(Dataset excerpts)
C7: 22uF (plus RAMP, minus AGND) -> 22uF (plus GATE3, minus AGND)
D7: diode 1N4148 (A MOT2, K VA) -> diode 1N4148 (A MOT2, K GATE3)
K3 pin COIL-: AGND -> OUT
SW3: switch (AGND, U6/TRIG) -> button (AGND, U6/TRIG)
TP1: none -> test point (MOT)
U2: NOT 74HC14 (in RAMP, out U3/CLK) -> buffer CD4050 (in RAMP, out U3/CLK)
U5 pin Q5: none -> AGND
--
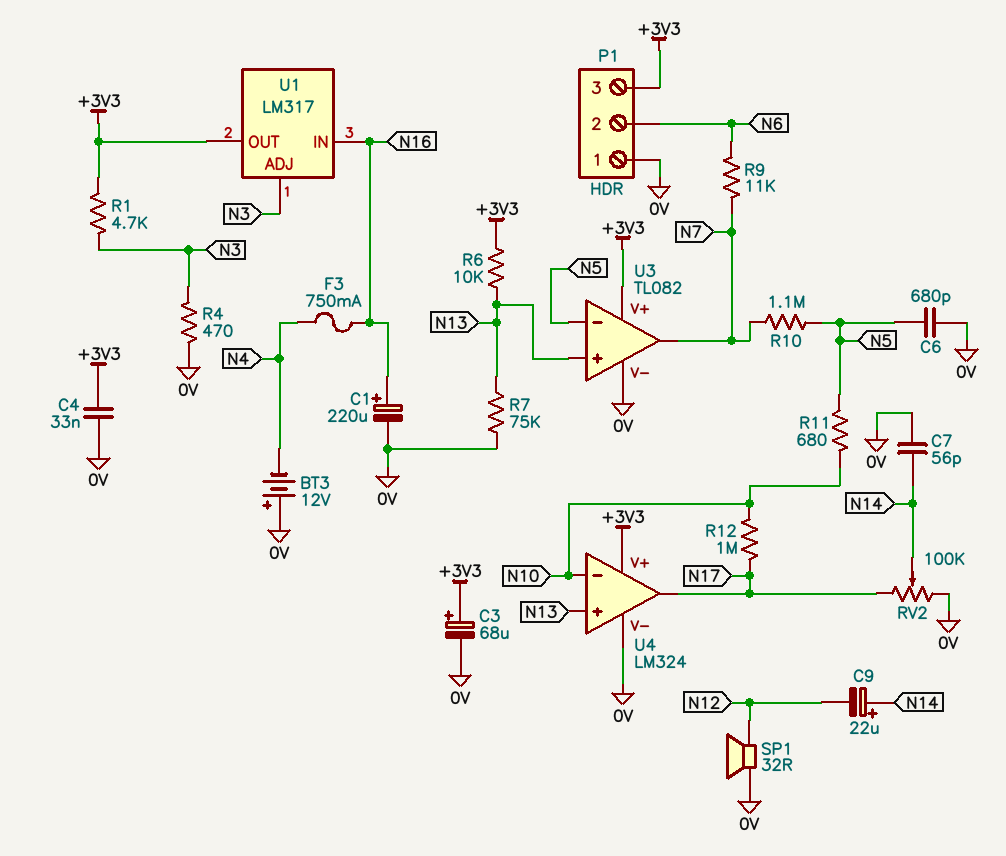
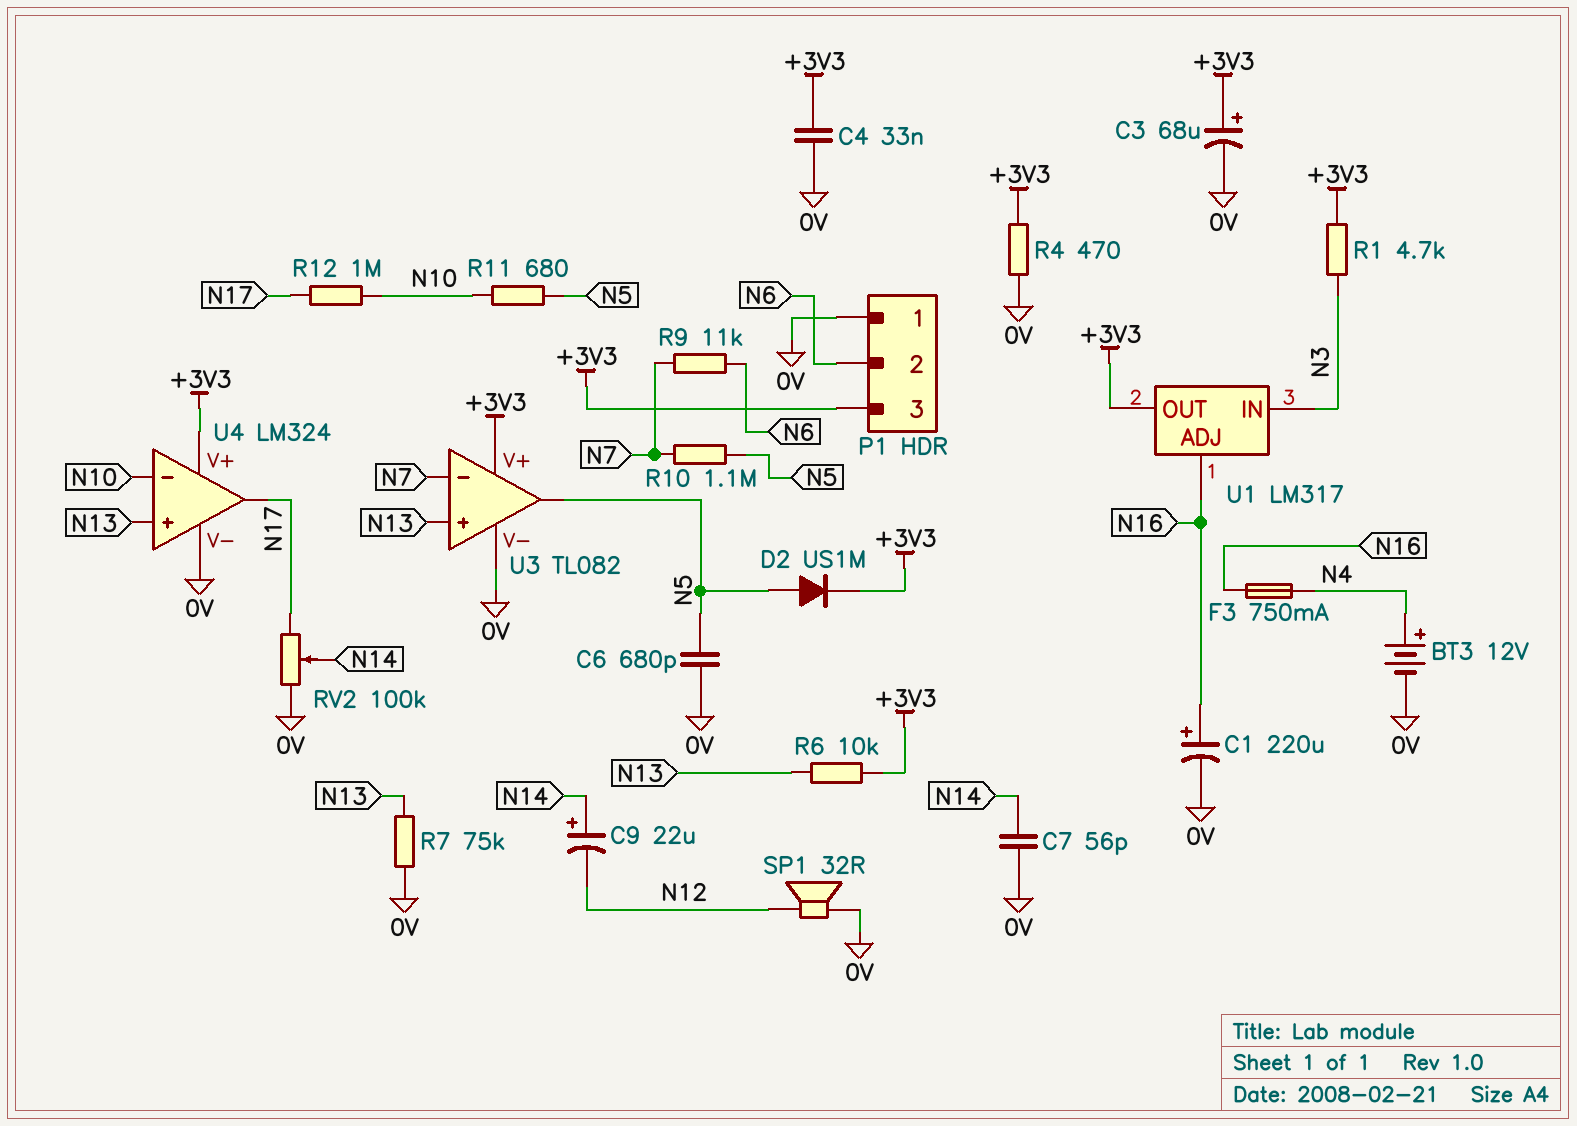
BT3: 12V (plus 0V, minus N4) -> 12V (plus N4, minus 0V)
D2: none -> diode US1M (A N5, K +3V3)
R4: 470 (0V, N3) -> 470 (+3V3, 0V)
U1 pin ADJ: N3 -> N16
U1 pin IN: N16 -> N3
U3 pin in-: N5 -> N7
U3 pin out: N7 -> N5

### ACTIVITY
Each line that includes the string "minus" should be copied from the data.

### REPLY TO THE EXERCISE
C7: 22uF (plus RAMP, minus AGND) -> 22uF (plus GATE3, minus AGND)
BT3: 12V (plus 0V, minus N4) -> 12V (plus N4, minus 0V)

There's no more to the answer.